▸ **Try it**
Without including any pictures, copy every line below exactly.

▸ **Listed entries**

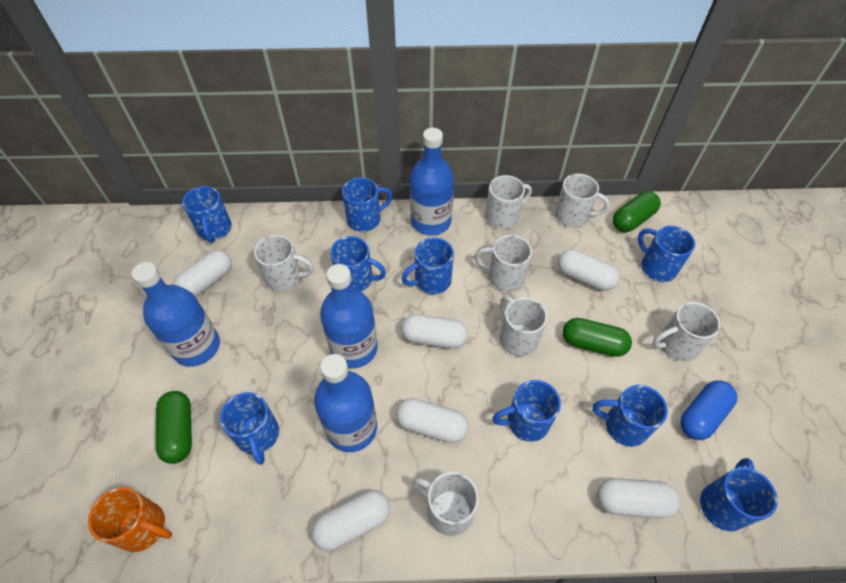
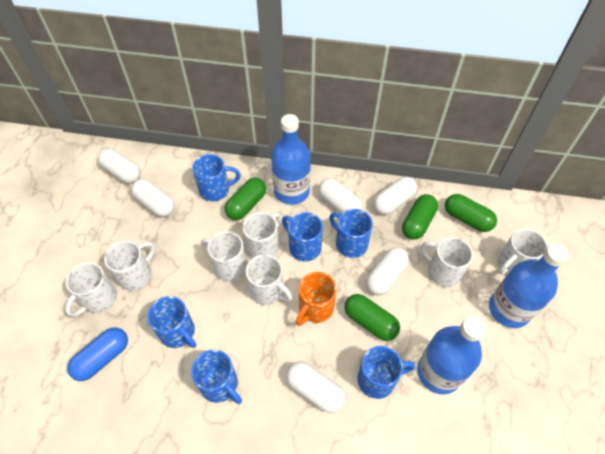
blue bottle: 4 -> 3
blue mug: 9 -> 6
green capsule: 3 -> 4

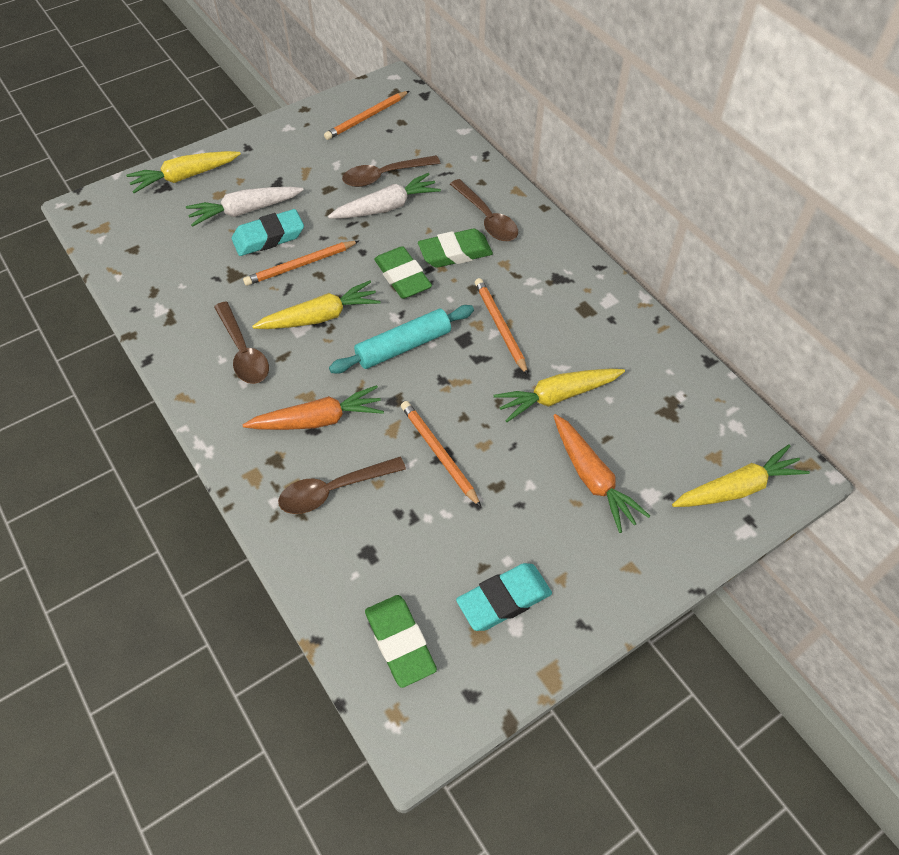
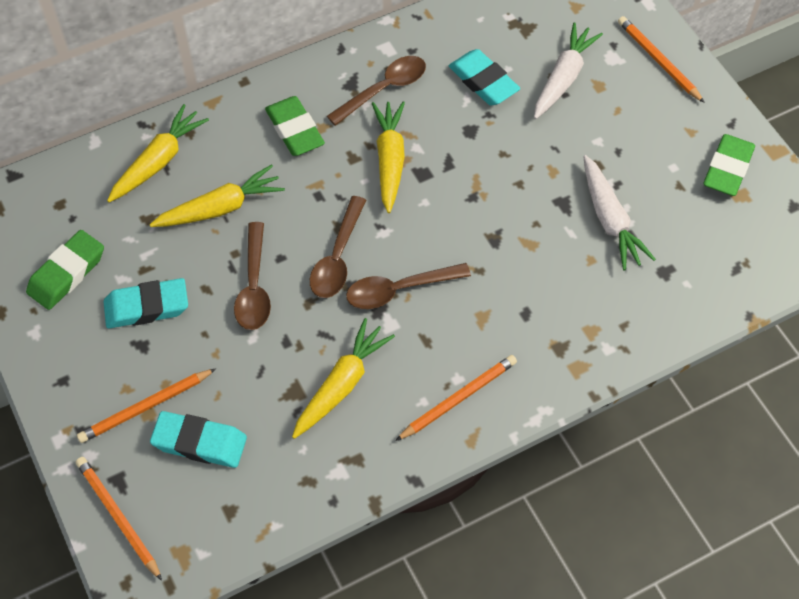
orange carrot: 2 -> 0
turquoise eraser: 2 -> 3
turquoise rolling pin: 1 -> 0

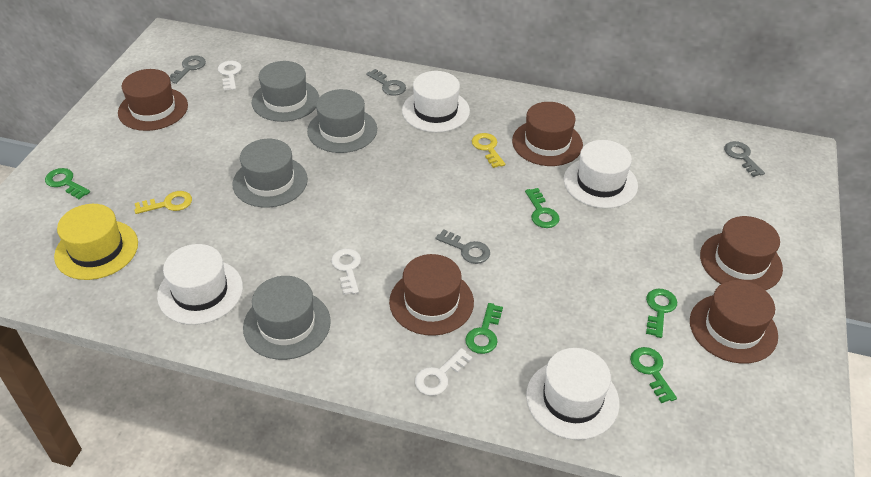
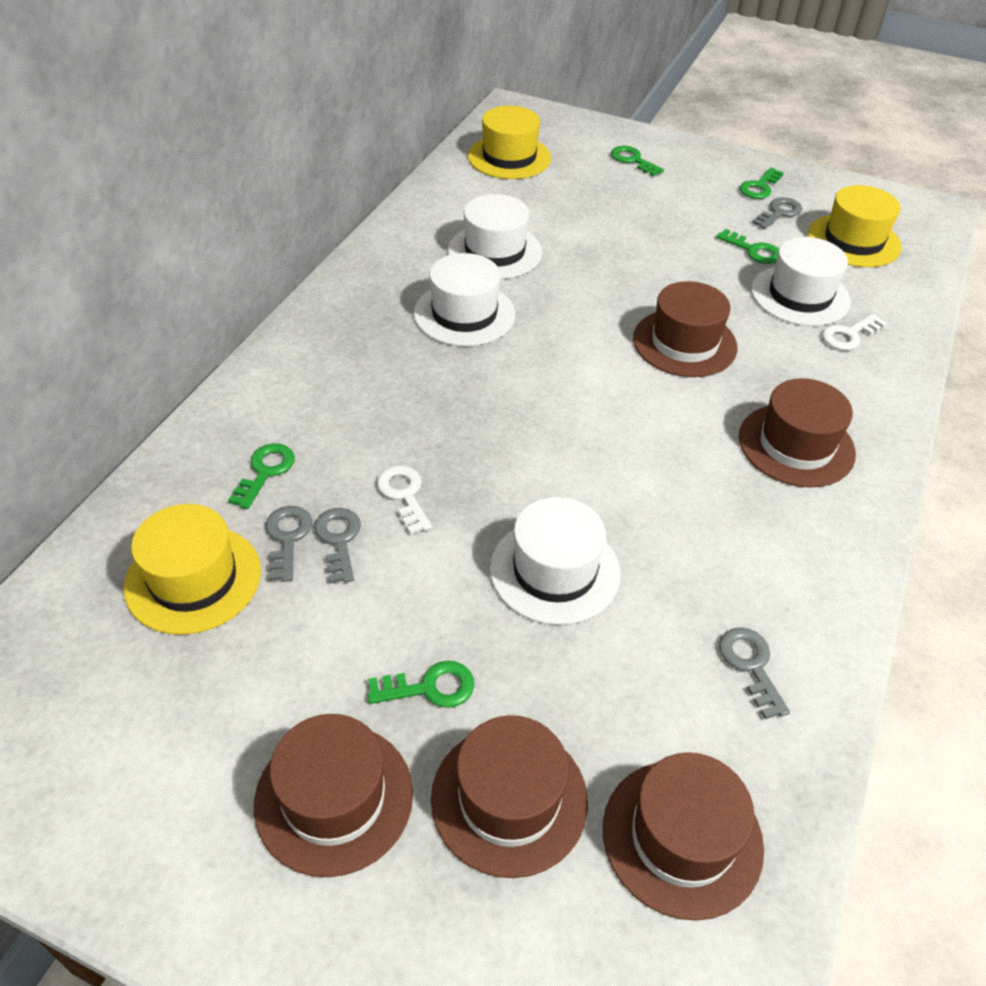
grey hat: 4 -> 0
white key: 3 -> 2
yellow hat: 1 -> 3
yellow key: 2 -> 0

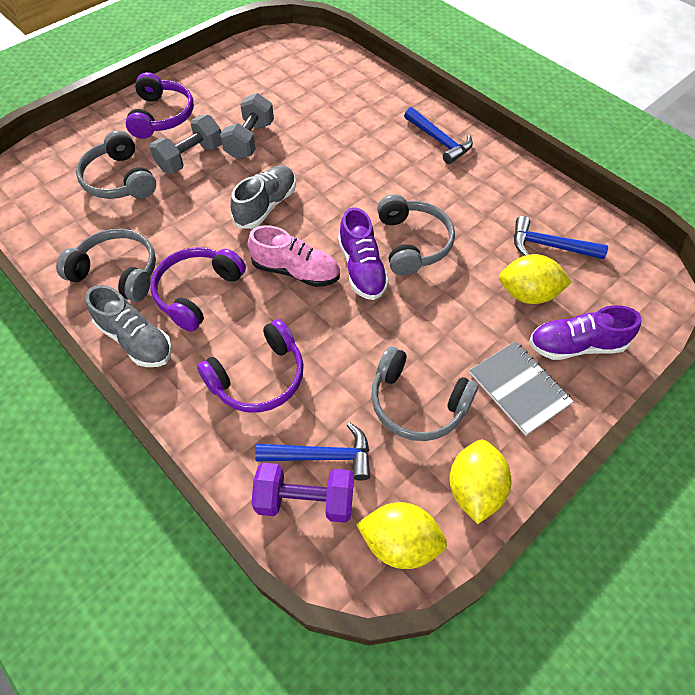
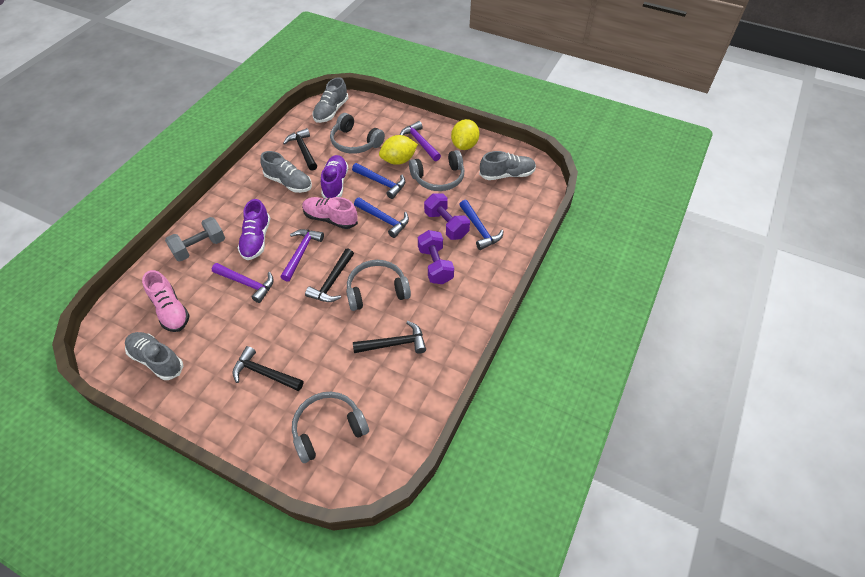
black hammer: 0 -> 4
grey dumbbell: 2 -> 1
grey notebook: 1 -> 0
grey shoe: 2 -> 4
pink shoe: 1 -> 2
purple dumbbell: 1 -> 2
purple hammer: 0 -> 3
purple headphones: 3 -> 0
yellow lemon: 3 -> 2

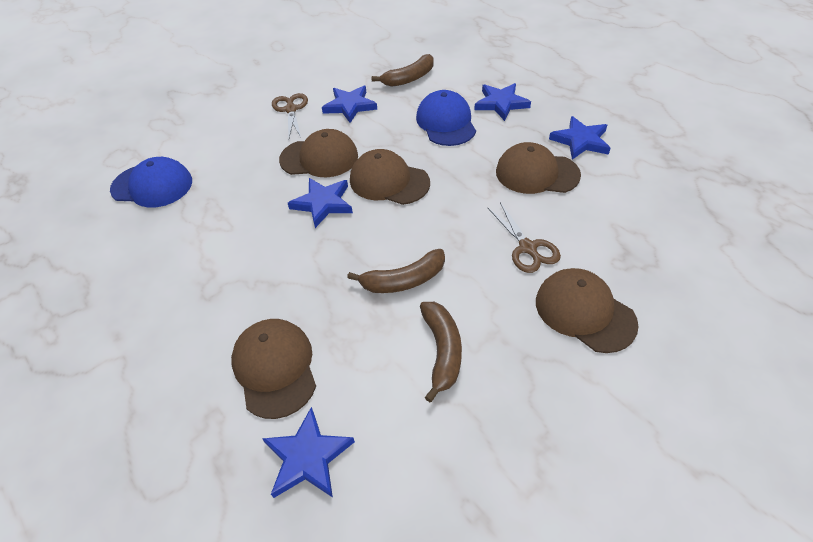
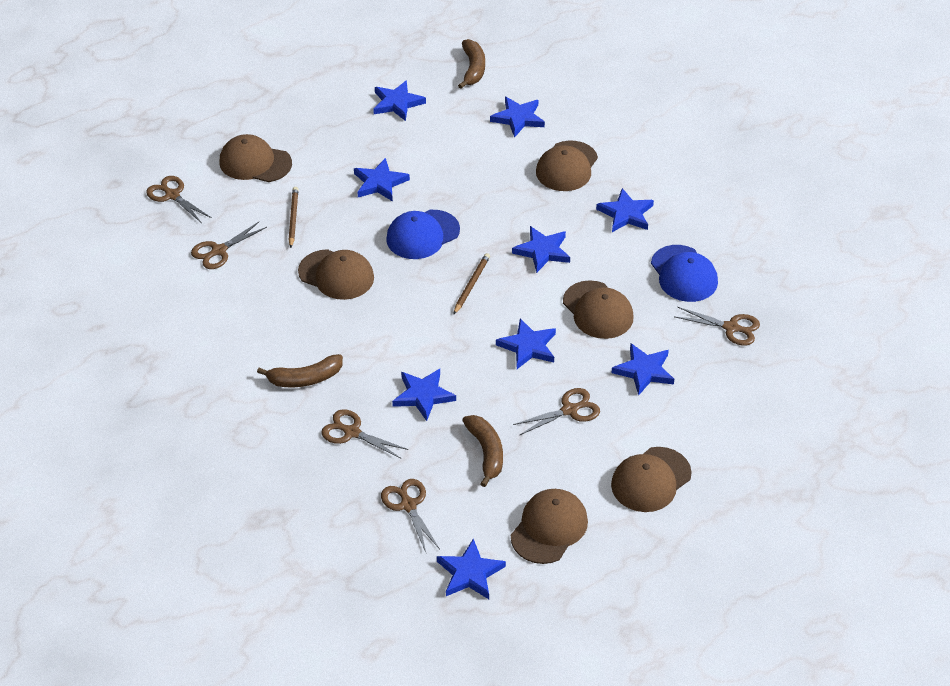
blue star: 5 -> 9
brown cap: 5 -> 6
brown pencil: 0 -> 2
brown scissors: 2 -> 6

▸ **Response to this exercise**
blue bottle: 4 -> 3
blue mug: 9 -> 6
green capsule: 3 -> 4

orange carrot: 2 -> 0
turquoise eraser: 2 -> 3
turquoise rolling pin: 1 -> 0

grey hat: 4 -> 0
white key: 3 -> 2
yellow hat: 1 -> 3
yellow key: 2 -> 0

black hammer: 0 -> 4
grey dumbbell: 2 -> 1
grey notebook: 1 -> 0
grey shoe: 2 -> 4
pink shoe: 1 -> 2
purple dumbbell: 1 -> 2
purple hammer: 0 -> 3
purple headphones: 3 -> 0
yellow lemon: 3 -> 2

blue star: 5 -> 9
brown cap: 5 -> 6
brown pencil: 0 -> 2
brown scissors: 2 -> 6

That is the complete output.